Segment Start: PROVIDED DATA

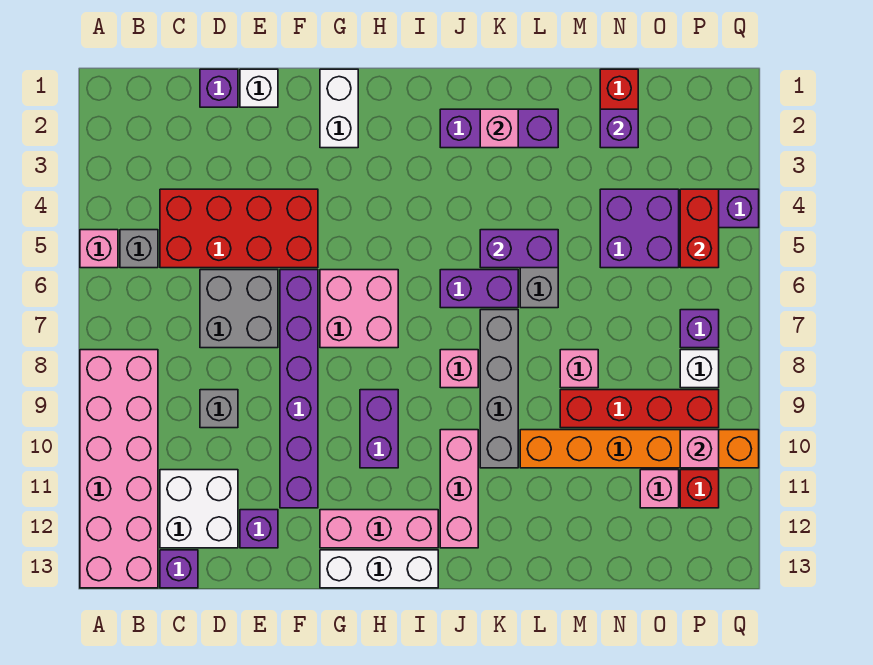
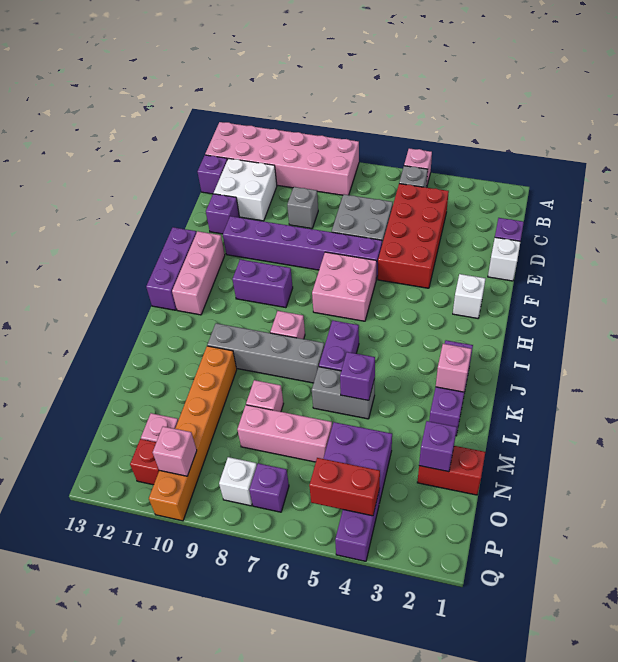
white brick G1:G2 level 1 -> white brick G2 level 1
white brick G13:I13 level 1 -> purple brick G13:I13 level 1
pink brick J10:J12 level 1 -> pink brick N6:N8 level 1
purple brick K5:L5 level 2 -> purple brick L5 level 2
red brick M9:P9 level 1 -> none

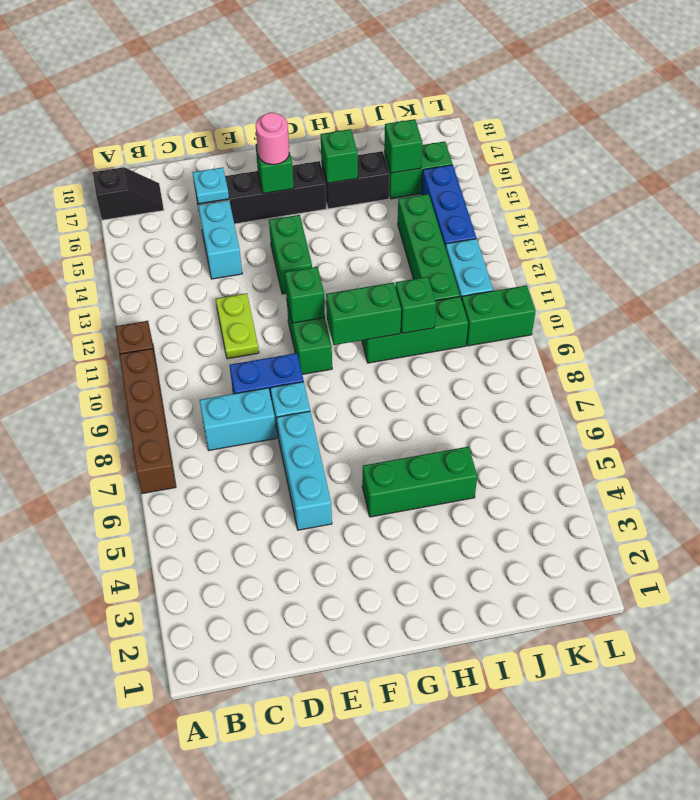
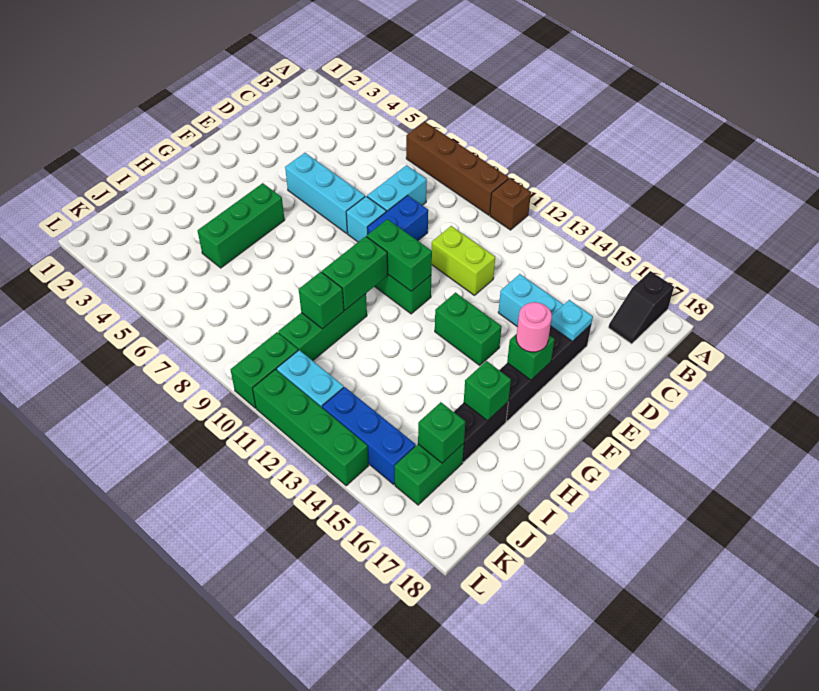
lime plate D11:D12 level 1 -> lime brick D11:D12 level 1
green brick F11 level 2 -> green brick F10:F11 level 2
green brick J11:J14 level 1 -> green brick L11:L14 level 1

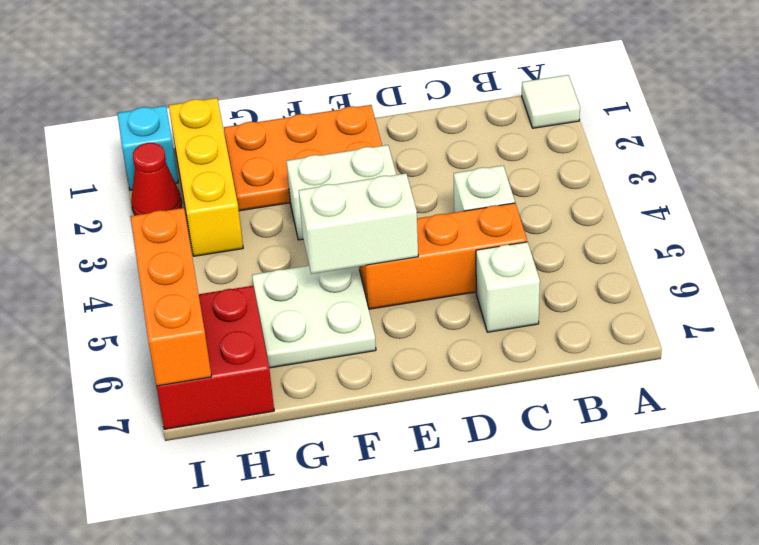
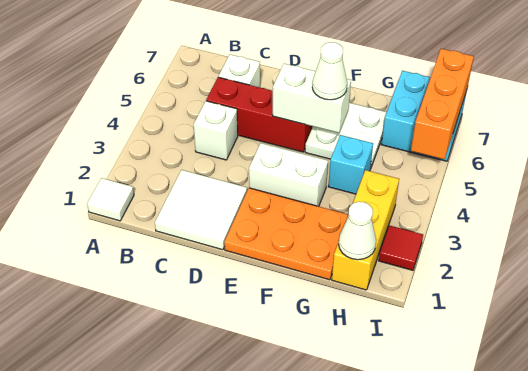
none -> white tile C1:D2 level 1
orange brick C5:E5 level 1 -> red brick C5:E5 level 1
none -> white cone F5 level 3
none -> white cone H1 level 2
red brick H6:I7 level 1 -> cyan brick H6:I7 level 1
cyan brick I1 level 1 -> cyan brick G4 level 1
red cone I2 level 1 -> red tile I2 level 1

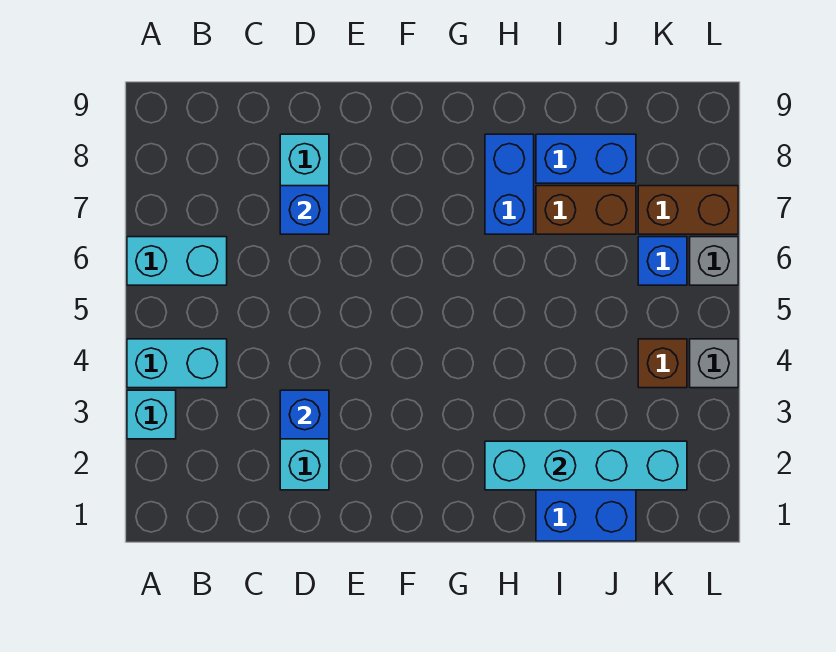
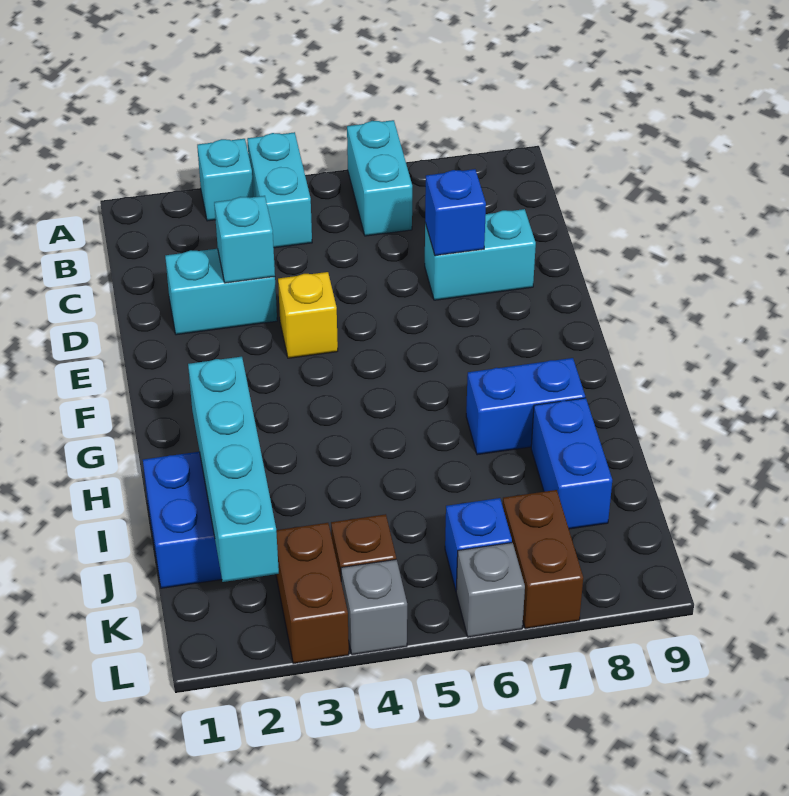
blue brick D3 level 2 -> cyan brick D3 level 2
none -> yellow brick E4 level 1
brown brick I7:J7 level 1 -> brown brick K3:L3 level 1

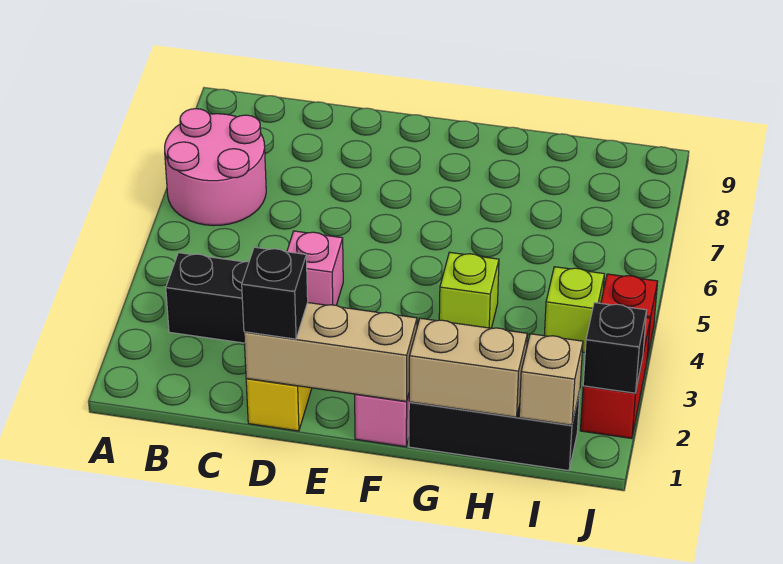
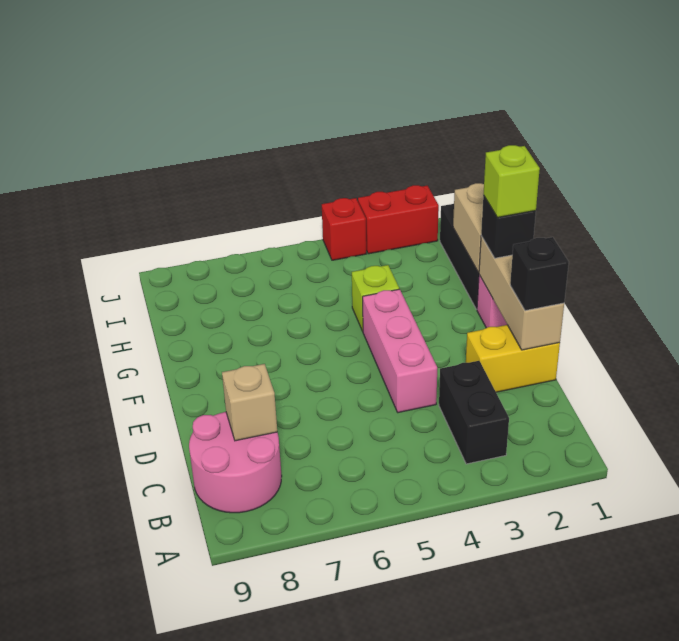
pink round brick A6:B7 level 1 -> pink round brick B8:C9 level 1
pink brick D4 level 1 -> pink brick D4:F4 level 1
tan brick I1 level 2 -> tan brick C8 level 2
lime brick I4 level 1 -> lime brick F1 level 4
black brick J2 level 2 -> black brick F1 level 3

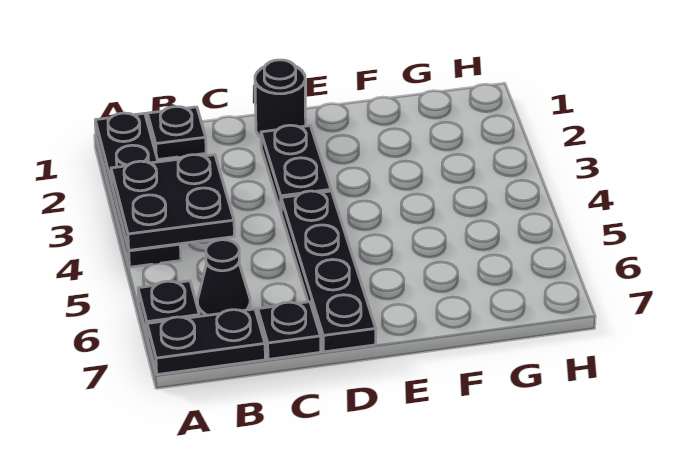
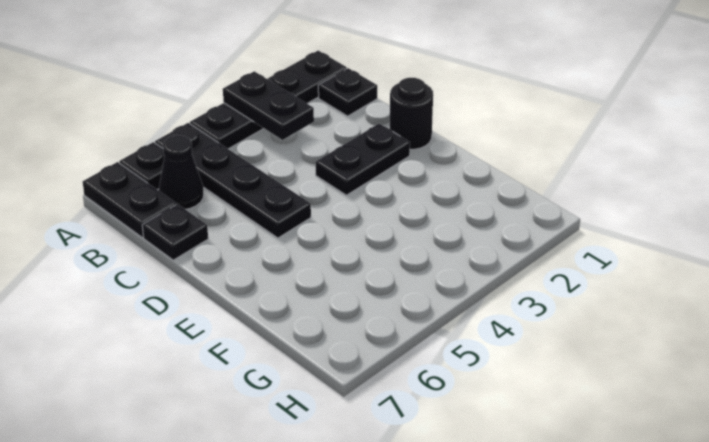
black plate A3:B4 level 2 -> black plate A3:B3 level 2
black plate D4:D7 level 1 -> black plate A5:D5 level 1

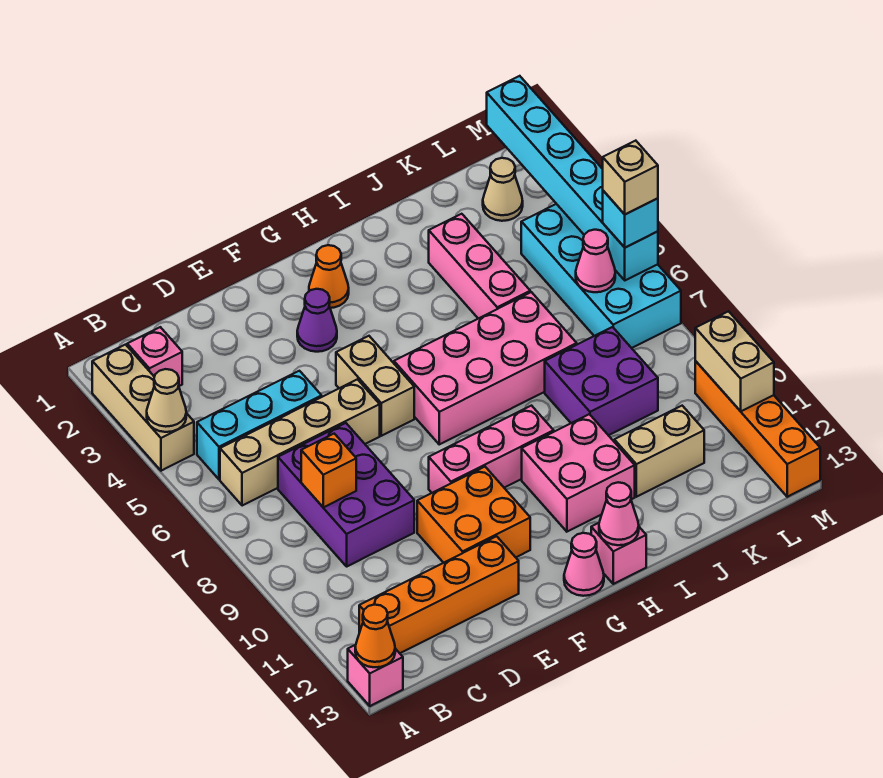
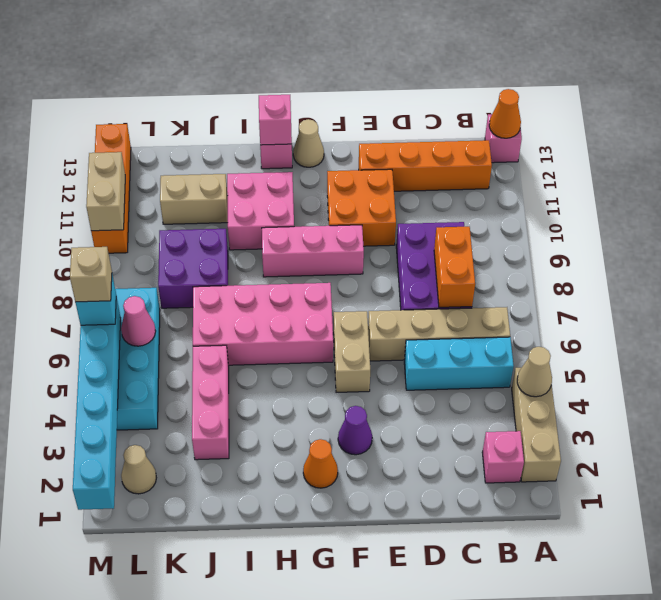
orange brick C8 level 2 -> orange brick C7:C8 level 2
pink cone G13 level 1 -> tan cone G13 level 1
pink cone H13 level 2 -> pink brick H13 level 2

Segment End: PROVIDED DATA

WHAT THE TASK ASKS
Give the number of lines in the entries that include the string "black", and nothing more.

RESPONSE
3